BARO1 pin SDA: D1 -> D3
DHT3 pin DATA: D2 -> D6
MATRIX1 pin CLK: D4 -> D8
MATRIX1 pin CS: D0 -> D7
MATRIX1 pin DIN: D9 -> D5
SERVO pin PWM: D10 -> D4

---

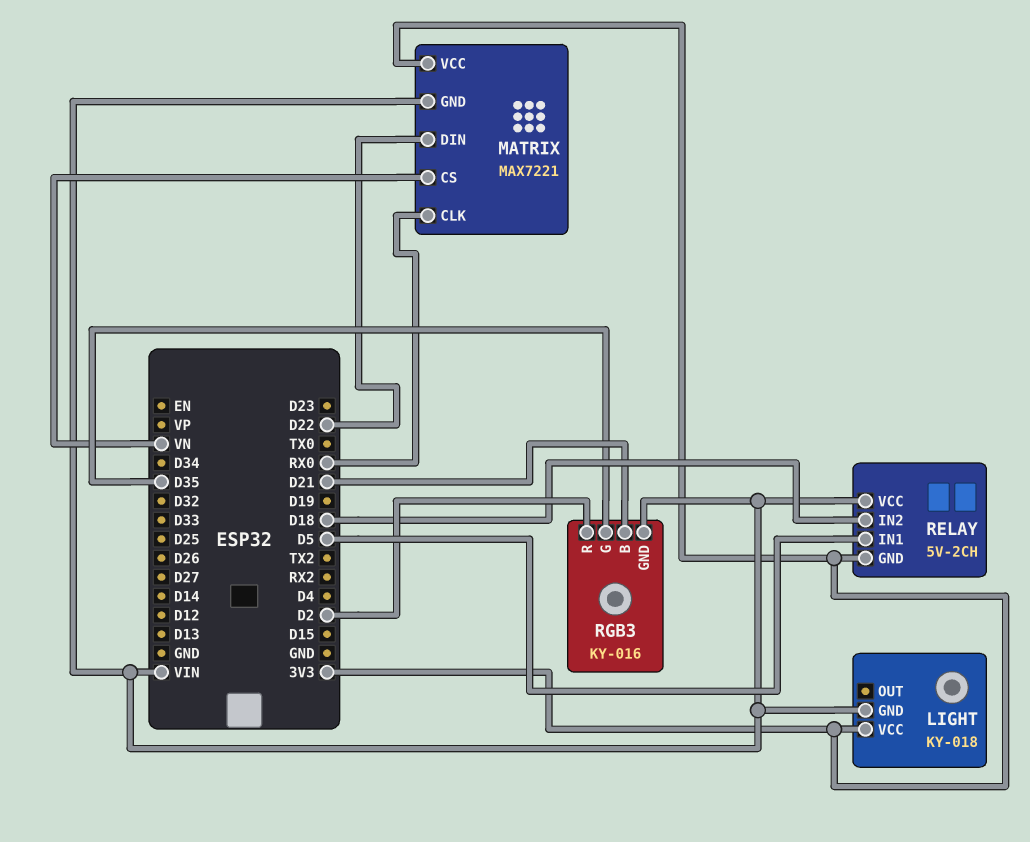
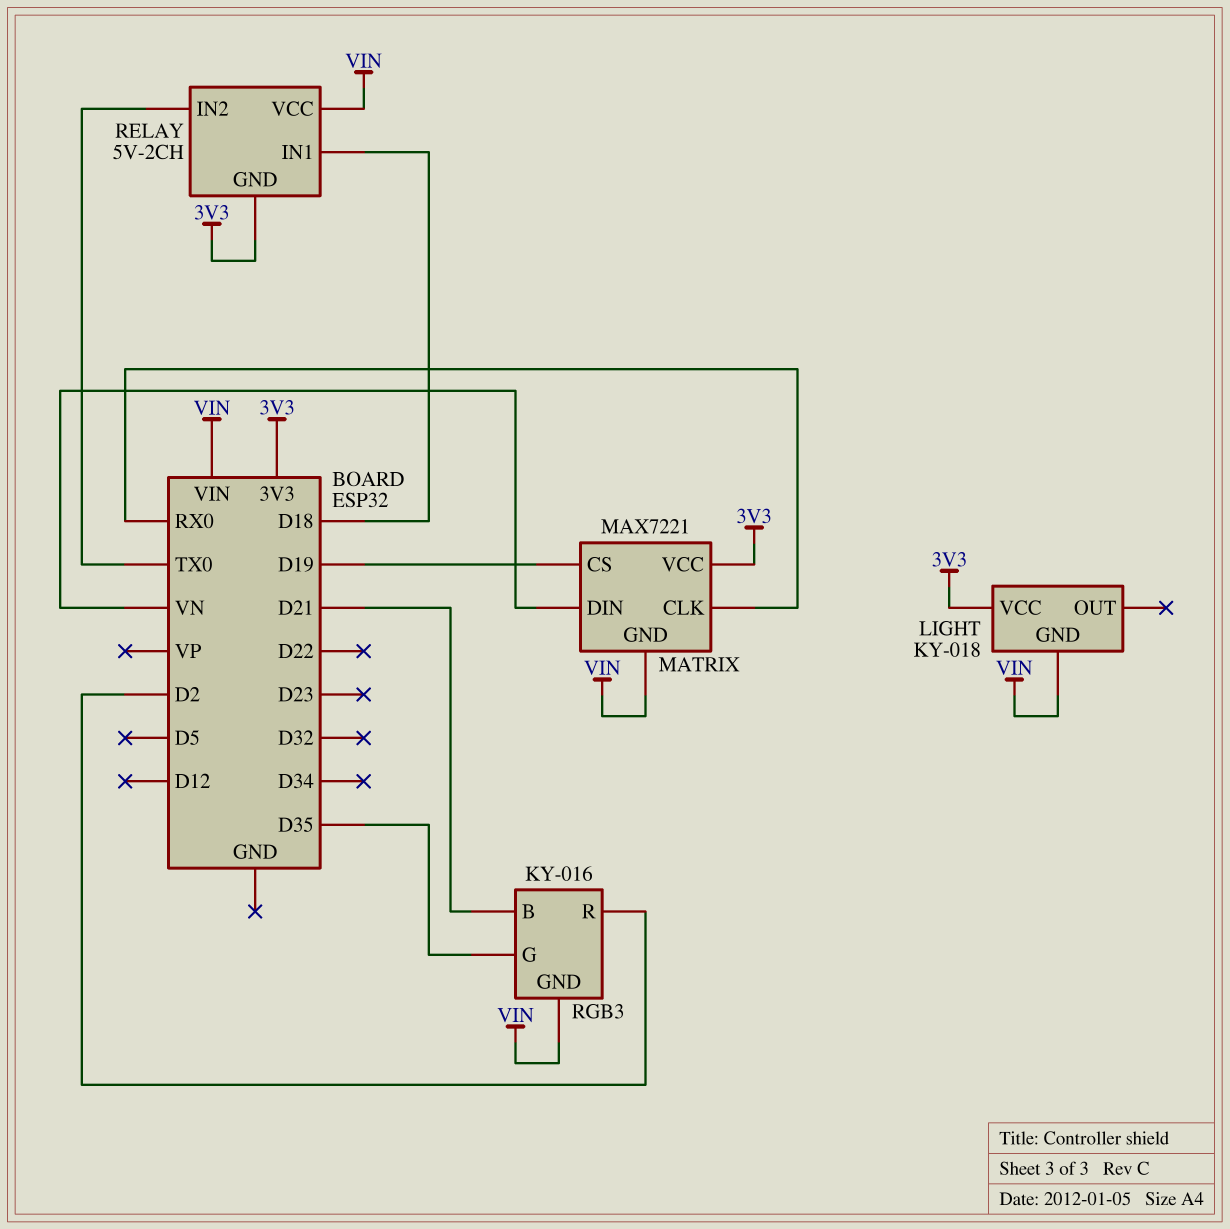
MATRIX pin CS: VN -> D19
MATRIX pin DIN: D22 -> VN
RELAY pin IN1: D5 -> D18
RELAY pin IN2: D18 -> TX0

> _Activity_
Look above for the line with "BARO1 pin SDA: D1 -> D3"; retype exactly that line, every line after it up to the line with "SERVO pin PWM: D10 -> D4", and that line too, nothing else.

> _Finished task_
BARO1 pin SDA: D1 -> D3
DHT3 pin DATA: D2 -> D6
MATRIX1 pin CLK: D4 -> D8
MATRIX1 pin CS: D0 -> D7
MATRIX1 pin DIN: D9 -> D5
SERVO pin PWM: D10 -> D4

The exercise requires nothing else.